Exercise
Each record that follows must be reproduced exactly.

Material provided

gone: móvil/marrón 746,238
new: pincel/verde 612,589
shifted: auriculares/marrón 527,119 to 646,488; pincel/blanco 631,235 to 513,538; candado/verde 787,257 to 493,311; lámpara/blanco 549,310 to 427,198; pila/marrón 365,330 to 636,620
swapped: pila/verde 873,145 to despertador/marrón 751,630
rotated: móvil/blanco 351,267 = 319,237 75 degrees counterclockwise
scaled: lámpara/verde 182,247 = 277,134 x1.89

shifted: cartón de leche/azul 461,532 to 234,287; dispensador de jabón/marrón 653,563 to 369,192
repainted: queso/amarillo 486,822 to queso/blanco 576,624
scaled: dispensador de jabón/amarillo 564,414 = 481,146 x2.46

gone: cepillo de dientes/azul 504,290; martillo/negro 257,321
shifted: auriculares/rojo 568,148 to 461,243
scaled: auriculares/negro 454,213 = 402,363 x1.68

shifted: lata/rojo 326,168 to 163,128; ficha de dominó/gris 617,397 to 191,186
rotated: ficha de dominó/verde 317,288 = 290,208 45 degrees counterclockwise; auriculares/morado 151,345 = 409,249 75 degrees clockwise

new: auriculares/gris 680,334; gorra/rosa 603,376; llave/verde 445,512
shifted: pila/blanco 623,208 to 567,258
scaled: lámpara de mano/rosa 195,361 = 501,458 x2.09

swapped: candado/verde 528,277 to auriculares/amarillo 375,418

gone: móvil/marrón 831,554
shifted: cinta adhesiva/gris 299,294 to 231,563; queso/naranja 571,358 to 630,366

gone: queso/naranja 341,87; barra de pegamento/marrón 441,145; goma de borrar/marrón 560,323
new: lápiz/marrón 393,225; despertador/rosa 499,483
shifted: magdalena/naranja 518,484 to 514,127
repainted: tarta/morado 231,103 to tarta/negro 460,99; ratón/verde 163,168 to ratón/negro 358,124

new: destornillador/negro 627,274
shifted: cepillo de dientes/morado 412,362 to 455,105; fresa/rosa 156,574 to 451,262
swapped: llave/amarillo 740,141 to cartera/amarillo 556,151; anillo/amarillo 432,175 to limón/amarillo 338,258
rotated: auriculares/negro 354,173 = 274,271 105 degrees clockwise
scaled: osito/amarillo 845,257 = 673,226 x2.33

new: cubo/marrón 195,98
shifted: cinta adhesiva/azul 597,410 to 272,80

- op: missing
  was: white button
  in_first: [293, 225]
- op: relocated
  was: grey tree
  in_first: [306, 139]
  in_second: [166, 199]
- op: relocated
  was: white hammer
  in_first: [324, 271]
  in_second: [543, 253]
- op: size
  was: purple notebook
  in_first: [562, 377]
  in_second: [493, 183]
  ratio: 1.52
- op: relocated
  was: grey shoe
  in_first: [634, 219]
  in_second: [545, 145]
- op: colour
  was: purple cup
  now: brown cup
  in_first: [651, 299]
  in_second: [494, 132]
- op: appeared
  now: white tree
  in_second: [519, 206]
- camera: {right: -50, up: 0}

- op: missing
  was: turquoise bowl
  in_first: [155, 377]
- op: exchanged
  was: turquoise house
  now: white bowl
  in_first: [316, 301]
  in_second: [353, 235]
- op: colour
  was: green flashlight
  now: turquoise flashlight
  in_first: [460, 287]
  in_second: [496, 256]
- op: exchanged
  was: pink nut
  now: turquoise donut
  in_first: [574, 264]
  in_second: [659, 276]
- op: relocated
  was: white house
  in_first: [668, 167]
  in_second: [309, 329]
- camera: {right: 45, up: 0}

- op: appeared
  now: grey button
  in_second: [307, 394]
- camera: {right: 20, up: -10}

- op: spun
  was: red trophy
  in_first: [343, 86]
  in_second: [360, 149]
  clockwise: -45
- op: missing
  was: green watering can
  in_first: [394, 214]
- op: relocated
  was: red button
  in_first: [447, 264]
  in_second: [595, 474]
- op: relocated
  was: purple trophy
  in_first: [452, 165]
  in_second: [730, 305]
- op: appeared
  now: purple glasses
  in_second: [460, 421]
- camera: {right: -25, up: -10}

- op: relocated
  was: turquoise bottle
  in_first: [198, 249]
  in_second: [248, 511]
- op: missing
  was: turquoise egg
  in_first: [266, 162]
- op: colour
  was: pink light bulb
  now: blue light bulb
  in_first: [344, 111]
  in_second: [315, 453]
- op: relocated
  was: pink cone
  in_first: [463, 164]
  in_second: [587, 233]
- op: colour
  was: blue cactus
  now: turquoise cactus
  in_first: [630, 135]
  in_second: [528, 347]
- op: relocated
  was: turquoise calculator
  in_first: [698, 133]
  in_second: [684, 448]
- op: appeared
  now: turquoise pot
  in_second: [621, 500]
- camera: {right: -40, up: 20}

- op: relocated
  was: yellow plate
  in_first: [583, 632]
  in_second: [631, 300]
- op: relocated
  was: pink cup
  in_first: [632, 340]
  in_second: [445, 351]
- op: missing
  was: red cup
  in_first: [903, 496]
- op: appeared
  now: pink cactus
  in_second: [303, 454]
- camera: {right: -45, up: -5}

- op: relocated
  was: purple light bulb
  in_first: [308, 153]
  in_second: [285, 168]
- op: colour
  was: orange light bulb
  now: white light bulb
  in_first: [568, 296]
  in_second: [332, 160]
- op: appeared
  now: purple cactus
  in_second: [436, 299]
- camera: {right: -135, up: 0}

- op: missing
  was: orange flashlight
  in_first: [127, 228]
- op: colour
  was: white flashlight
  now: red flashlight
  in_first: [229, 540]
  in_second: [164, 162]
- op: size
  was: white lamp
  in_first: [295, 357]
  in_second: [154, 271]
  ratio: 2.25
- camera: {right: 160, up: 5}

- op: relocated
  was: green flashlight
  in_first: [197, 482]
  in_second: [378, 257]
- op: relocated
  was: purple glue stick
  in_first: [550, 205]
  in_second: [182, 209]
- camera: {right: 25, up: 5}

Task solution
gone: móvil/marrón 746,238
new: pincel/verde 612,589
shifted: auriculares/marrón 527,119 to 646,488; pincel/blanco 631,235 to 513,538; candado/verde 787,257 to 493,311; lámpara/blanco 549,310 to 427,198; pila/marrón 365,330 to 636,620
swapped: pila/verde 873,145 to despertador/marrón 751,630
rotated: móvil/blanco 351,267 = 319,237 75 degrees counterclockwise
scaled: lámpara/verde 182,247 = 277,134 x1.89

shifted: cartón de leche/azul 461,532 to 234,287; dispensador de jabón/marrón 653,563 to 369,192
repainted: queso/amarillo 486,822 to queso/blanco 576,624
scaled: dispensador de jabón/amarillo 564,414 = 481,146 x2.46

gone: cepillo de dientes/azul 504,290; martillo/negro 257,321
shifted: auriculares/rojo 568,148 to 461,243
scaled: auriculares/negro 454,213 = 402,363 x1.68

shifted: lata/rojo 326,168 to 163,128; ficha de dominó/gris 617,397 to 191,186
rotated: ficha de dominó/verde 317,288 = 290,208 45 degrees counterclockwise; auriculares/morado 151,345 = 409,249 75 degrees clockwise

new: auriculares/gris 680,334; gorra/rosa 603,376; llave/verde 445,512
shifted: pila/blanco 623,208 to 567,258
scaled: lámpara de mano/rosa 195,361 = 501,458 x2.09

swapped: candado/verde 528,277 to auriculares/amarillo 375,418

gone: móvil/marrón 831,554
shifted: cinta adhesiva/gris 299,294 to 231,563; queso/naranja 571,358 to 630,366

gone: queso/naranja 341,87; barra de pegamento/marrón 441,145; goma de borrar/marrón 560,323
new: lápiz/marrón 393,225; despertador/rosa 499,483
shifted: magdalena/naranja 518,484 to 514,127
repainted: tarta/morado 231,103 to tarta/negro 460,99; ratón/verde 163,168 to ratón/negro 358,124

new: destornillador/negro 627,274
shifted: cepillo de dientes/morado 412,362 to 455,105; fresa/rosa 156,574 to 451,262
swapped: llave/amarillo 740,141 to cartera/amarillo 556,151; anillo/amarillo 432,175 to limón/amarillo 338,258
rotated: auriculares/negro 354,173 = 274,271 105 degrees clockwise
scaled: osito/amarillo 845,257 = 673,226 x2.33

new: cubo/marrón 195,98
shifted: cinta adhesiva/azul 597,410 to 272,80

- op: missing
  was: white button
  in_first: [293, 225]
- op: relocated
  was: grey tree
  in_first: [306, 139]
  in_second: [166, 199]
- op: relocated
  was: white hammer
  in_first: [324, 271]
  in_second: [543, 253]
- op: size
  was: purple notebook
  in_first: [562, 377]
  in_second: [493, 183]
  ratio: 1.52
- op: relocated
  was: grey shoe
  in_first: [634, 219]
  in_second: [545, 145]
- op: colour
  was: purple cup
  now: brown cup
  in_first: [651, 299]
  in_second: [494, 132]
- op: appeared
  now: white tree
  in_second: [519, 206]
- camera: {right: -50, up: 0}

- op: missing
  was: turquoise bowl
  in_first: [155, 377]
- op: exchanged
  was: turquoise house
  now: white bowl
  in_first: [316, 301]
  in_second: [353, 235]
- op: colour
  was: green flashlight
  now: turquoise flashlight
  in_first: [460, 287]
  in_second: [496, 256]
- op: exchanged
  was: pink nut
  now: turquoise donut
  in_first: [574, 264]
  in_second: [659, 276]
- op: relocated
  was: white house
  in_first: [668, 167]
  in_second: [309, 329]
- camera: {right: 45, up: 0}

- op: appeared
  now: grey button
  in_second: [307, 394]
- camera: {right: 20, up: -10}

- op: spun
  was: red trophy
  in_first: [343, 86]
  in_second: [360, 149]
  clockwise: -45
- op: missing
  was: green watering can
  in_first: [394, 214]
- op: relocated
  was: red button
  in_first: [447, 264]
  in_second: [595, 474]
- op: relocated
  was: purple trophy
  in_first: [452, 165]
  in_second: [730, 305]
- op: appeared
  now: purple glasses
  in_second: [460, 421]
- camera: {right: -25, up: -10}

- op: relocated
  was: turquoise bottle
  in_first: [198, 249]
  in_second: [248, 511]
- op: missing
  was: turquoise egg
  in_first: [266, 162]
- op: colour
  was: pink light bulb
  now: blue light bulb
  in_first: [344, 111]
  in_second: [315, 453]
- op: relocated
  was: pink cone
  in_first: [463, 164]
  in_second: [587, 233]
- op: colour
  was: blue cactus
  now: turquoise cactus
  in_first: [630, 135]
  in_second: [528, 347]
- op: relocated
  was: turquoise calculator
  in_first: [698, 133]
  in_second: [684, 448]
- op: appeared
  now: turquoise pot
  in_second: [621, 500]
- camera: {right: -40, up: 20}

- op: relocated
  was: yellow plate
  in_first: [583, 632]
  in_second: [631, 300]
- op: relocated
  was: pink cup
  in_first: [632, 340]
  in_second: [445, 351]
- op: missing
  was: red cup
  in_first: [903, 496]
- op: appeared
  now: pink cactus
  in_second: [303, 454]
- camera: {right: -45, up: -5}

- op: relocated
  was: purple light bulb
  in_first: [308, 153]
  in_second: [285, 168]
- op: colour
  was: orange light bulb
  now: white light bulb
  in_first: [568, 296]
  in_second: [332, 160]
- op: appeared
  now: purple cactus
  in_second: [436, 299]
- camera: {right: -135, up: 0}

- op: missing
  was: orange flashlight
  in_first: [127, 228]
- op: colour
  was: white flashlight
  now: red flashlight
  in_first: [229, 540]
  in_second: [164, 162]
- op: size
  was: white lamp
  in_first: [295, 357]
  in_second: [154, 271]
  ratio: 2.25
- camera: {right: 160, up: 5}

- op: relocated
  was: green flashlight
  in_first: [197, 482]
  in_second: [378, 257]
- op: relocated
  was: purple glue stick
  in_first: [550, 205]
  in_second: [182, 209]
- camera: {right: 25, up: 5}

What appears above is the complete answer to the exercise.